Show the lines of the material that contain the word "cone".
***
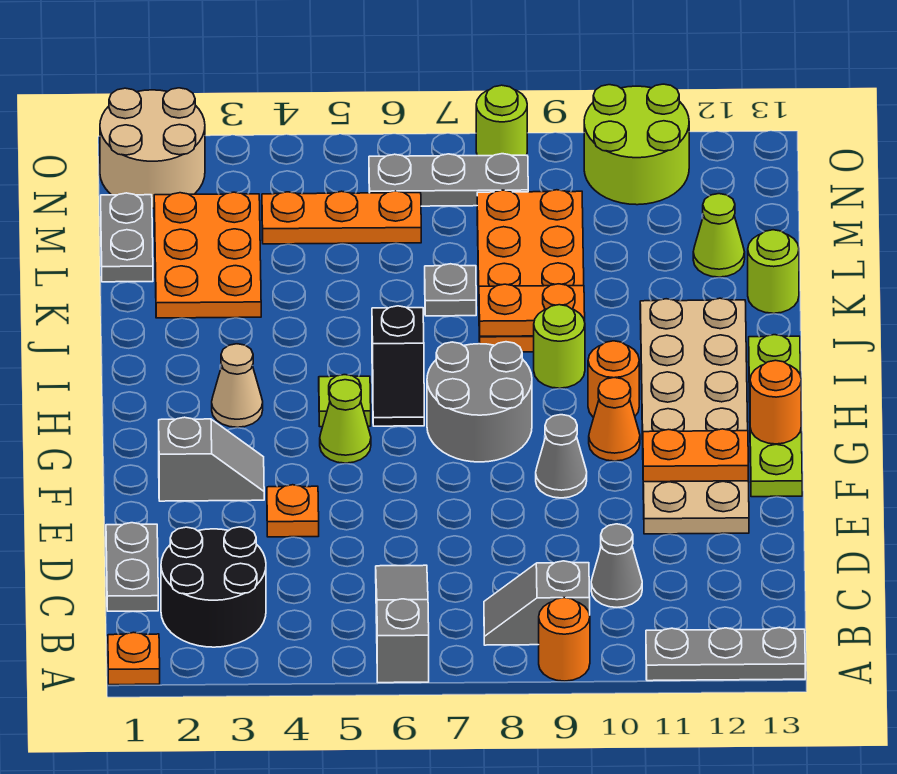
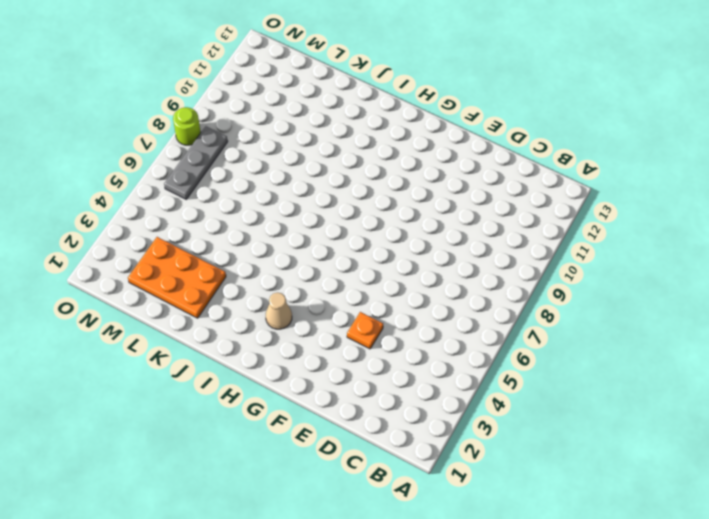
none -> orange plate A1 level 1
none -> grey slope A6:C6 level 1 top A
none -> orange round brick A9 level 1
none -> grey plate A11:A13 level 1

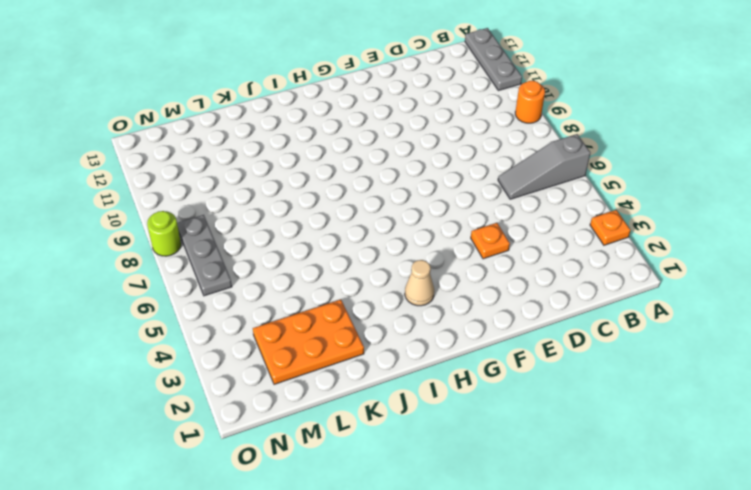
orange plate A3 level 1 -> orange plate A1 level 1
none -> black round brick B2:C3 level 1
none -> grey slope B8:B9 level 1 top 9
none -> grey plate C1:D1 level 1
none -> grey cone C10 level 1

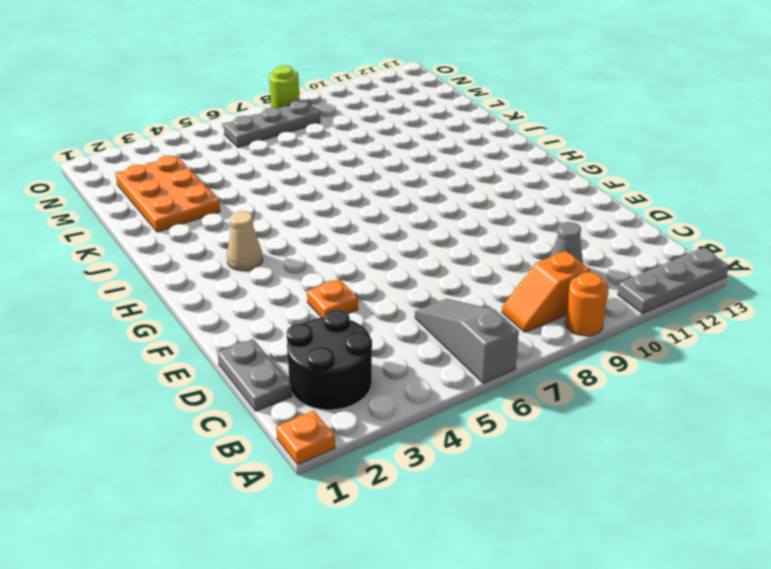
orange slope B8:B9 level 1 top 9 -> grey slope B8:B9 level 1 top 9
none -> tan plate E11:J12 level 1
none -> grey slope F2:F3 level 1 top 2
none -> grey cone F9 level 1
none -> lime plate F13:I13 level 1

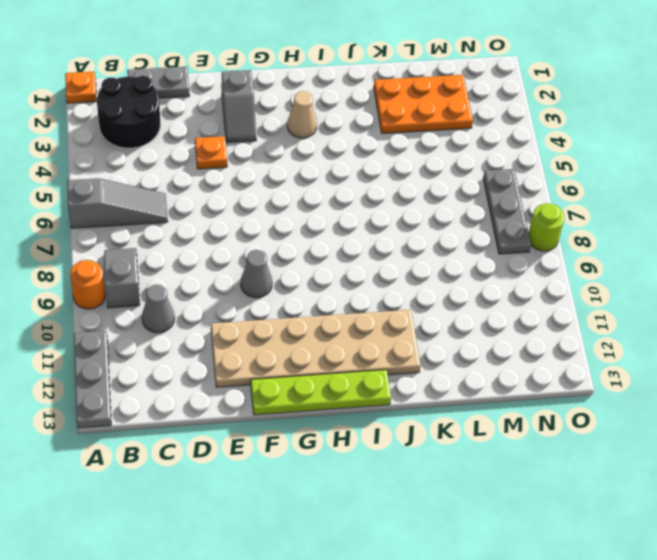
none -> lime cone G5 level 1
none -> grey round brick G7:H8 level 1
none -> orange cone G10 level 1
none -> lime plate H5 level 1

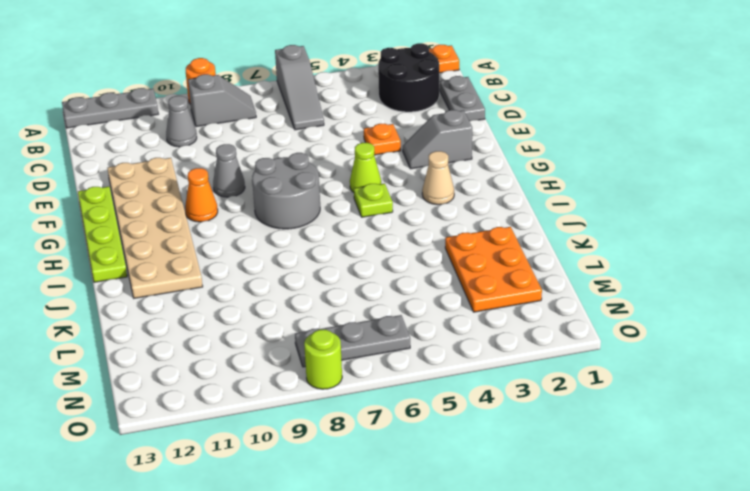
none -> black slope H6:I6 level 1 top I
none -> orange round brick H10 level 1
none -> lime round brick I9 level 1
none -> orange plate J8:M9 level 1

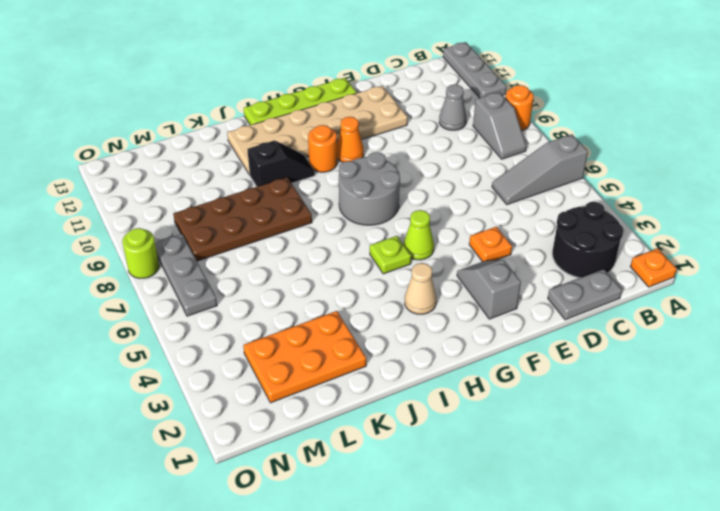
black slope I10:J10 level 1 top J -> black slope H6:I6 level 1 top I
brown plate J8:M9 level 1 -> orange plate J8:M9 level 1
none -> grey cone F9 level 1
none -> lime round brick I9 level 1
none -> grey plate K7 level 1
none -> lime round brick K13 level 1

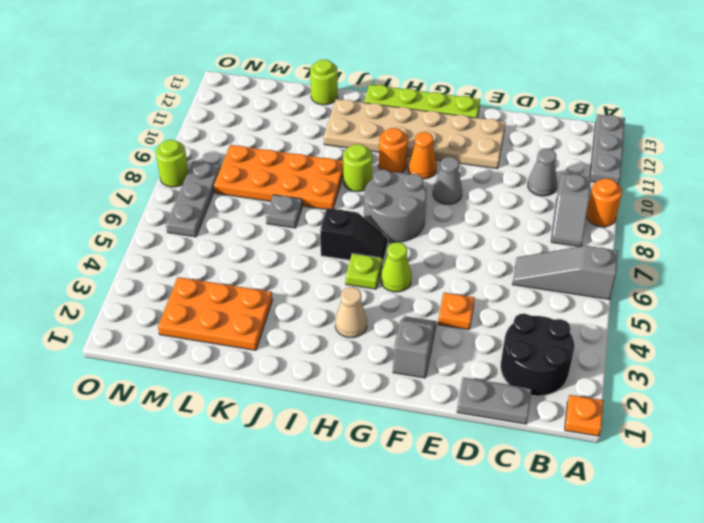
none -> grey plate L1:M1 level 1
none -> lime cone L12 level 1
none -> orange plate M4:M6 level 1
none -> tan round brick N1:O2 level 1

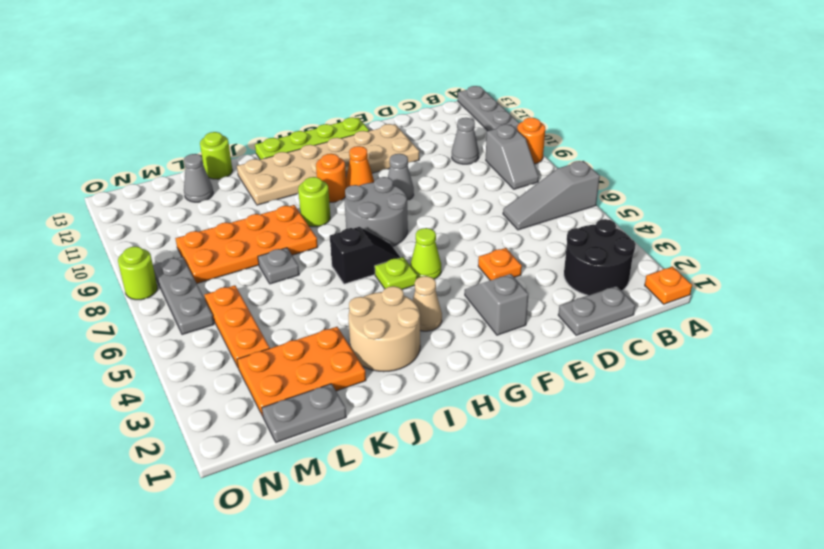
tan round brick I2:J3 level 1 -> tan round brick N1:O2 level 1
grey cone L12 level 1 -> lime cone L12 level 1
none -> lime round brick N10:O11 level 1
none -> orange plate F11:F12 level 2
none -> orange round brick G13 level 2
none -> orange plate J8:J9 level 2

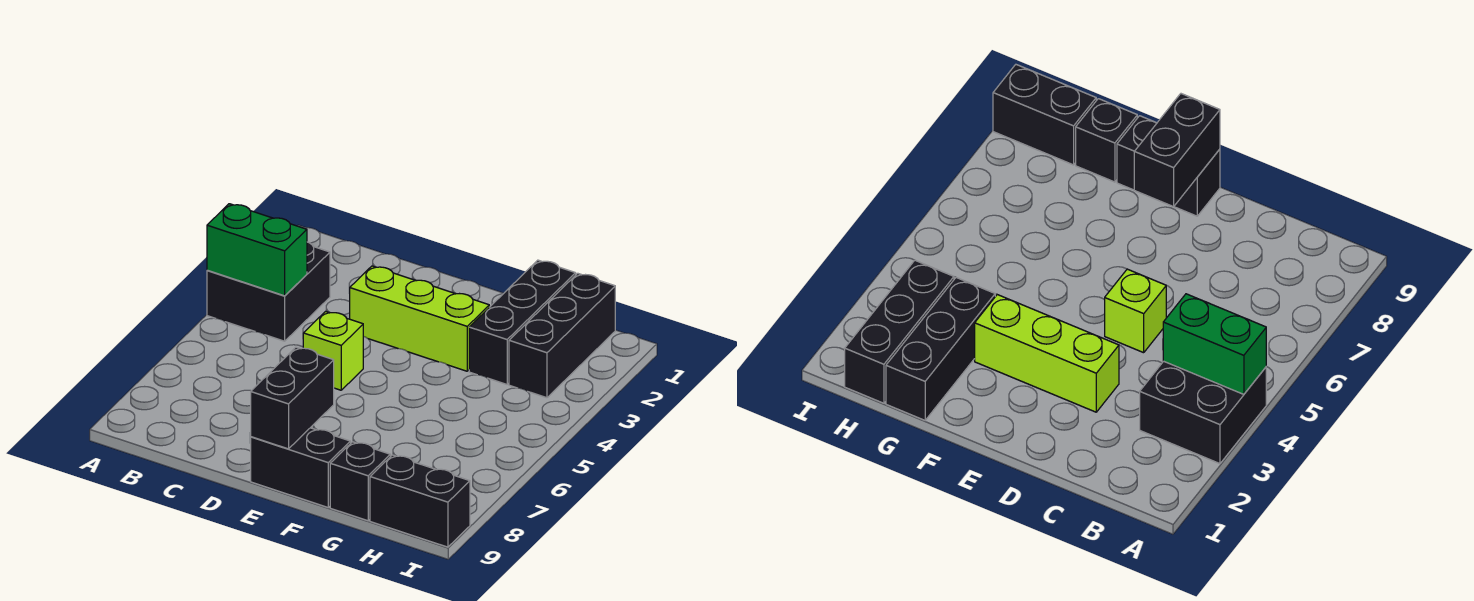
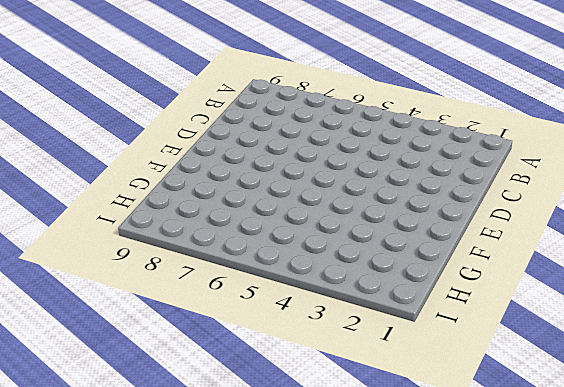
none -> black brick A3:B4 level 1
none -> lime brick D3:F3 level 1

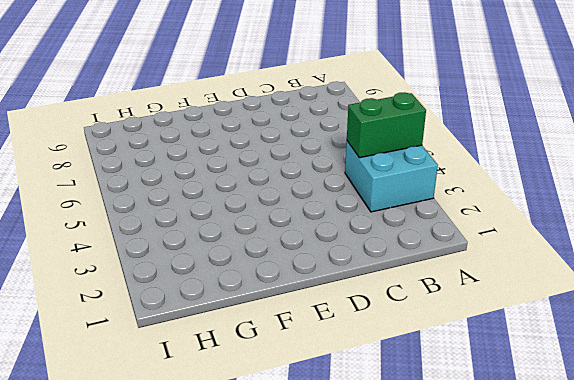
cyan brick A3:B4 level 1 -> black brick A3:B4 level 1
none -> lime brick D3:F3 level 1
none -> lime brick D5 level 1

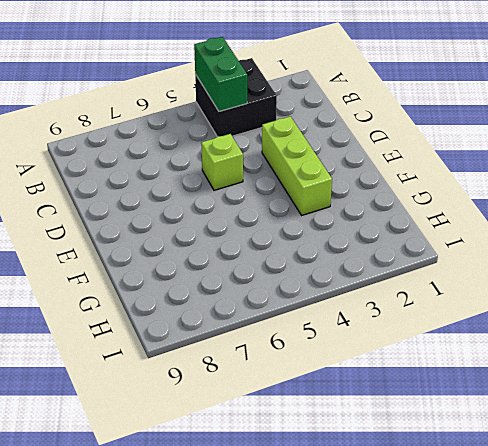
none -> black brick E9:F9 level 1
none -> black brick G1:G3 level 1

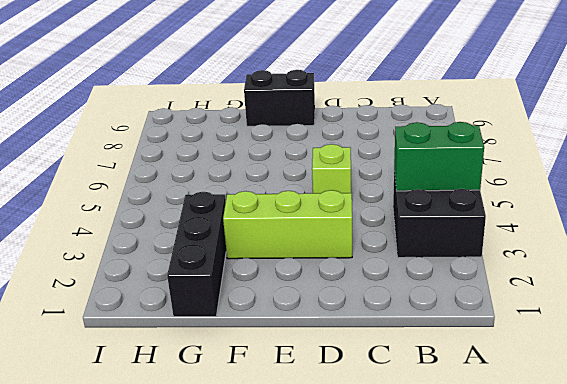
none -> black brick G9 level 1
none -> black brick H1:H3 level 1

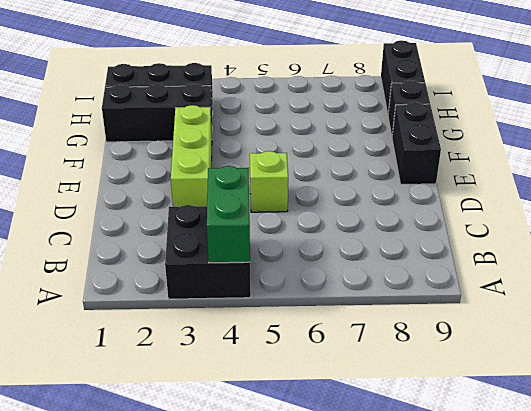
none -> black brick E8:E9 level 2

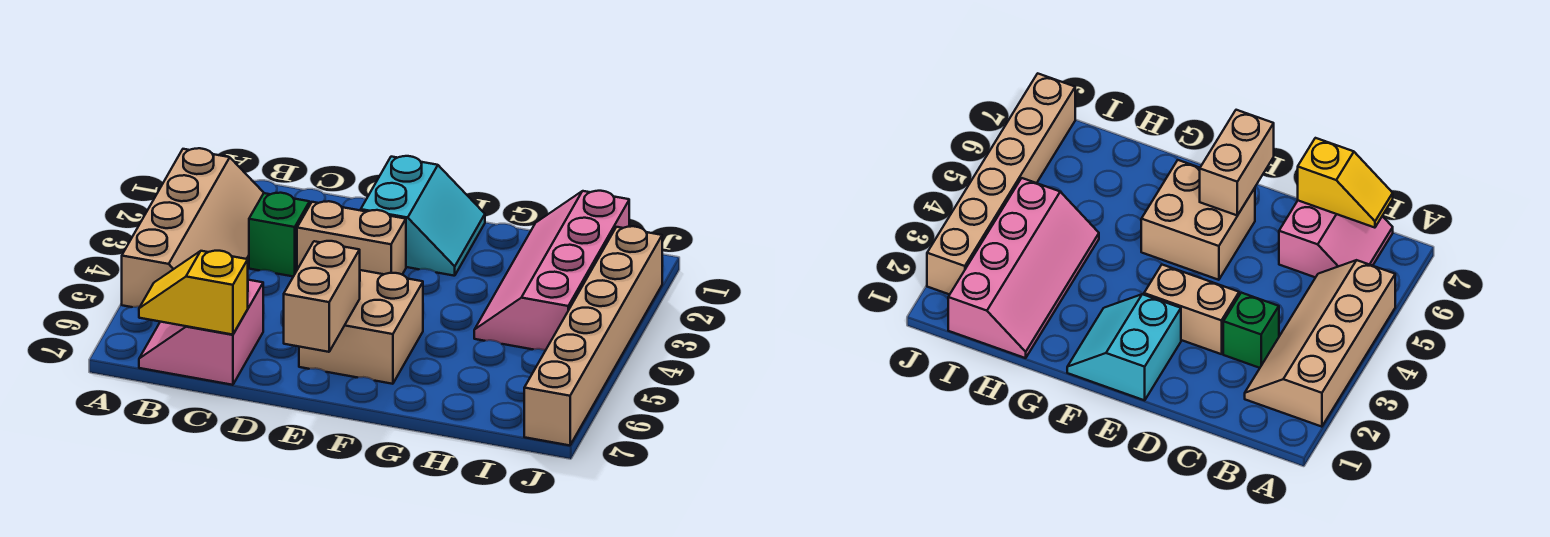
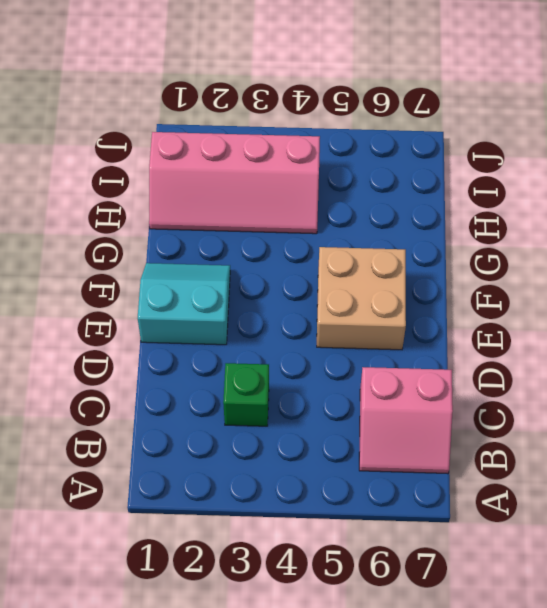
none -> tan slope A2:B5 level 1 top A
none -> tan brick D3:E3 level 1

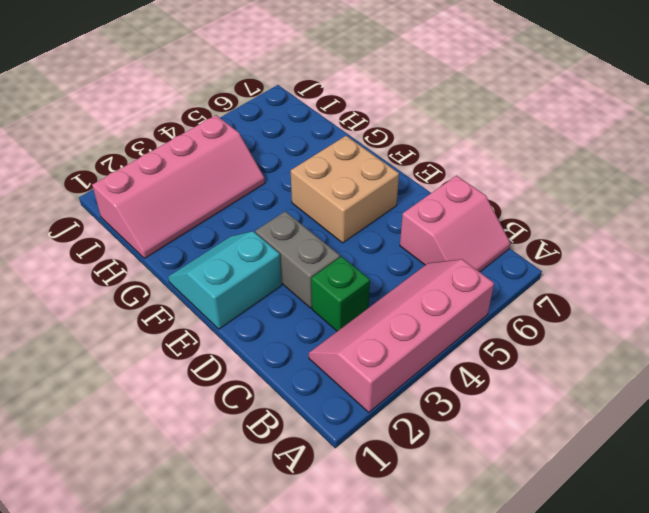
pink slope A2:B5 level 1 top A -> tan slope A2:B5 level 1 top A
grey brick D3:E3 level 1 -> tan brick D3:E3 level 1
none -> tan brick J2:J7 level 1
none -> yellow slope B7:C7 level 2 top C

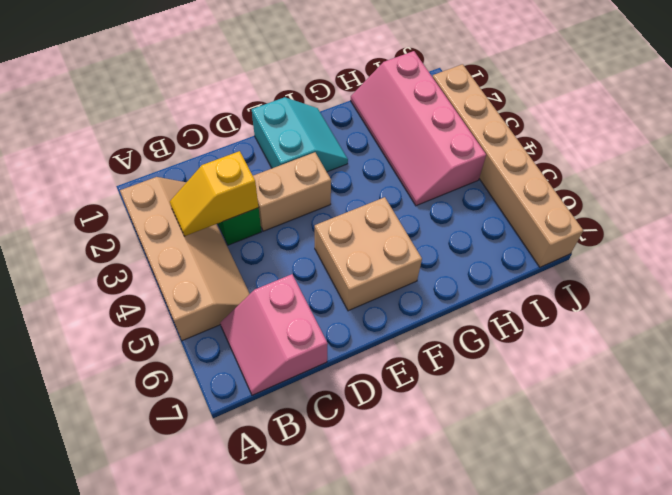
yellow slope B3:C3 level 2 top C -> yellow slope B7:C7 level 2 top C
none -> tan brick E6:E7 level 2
***
**ANSWER TO THE EXERCISE**
none -> grey cone C10 level 1
none -> grey cone F9 level 1
none -> lime cone G5 level 1
none -> orange cone G10 level 1
none -> grey cone F9 level 1
none -> lime cone L12 level 1
grey cone L12 level 1 -> lime cone L12 level 1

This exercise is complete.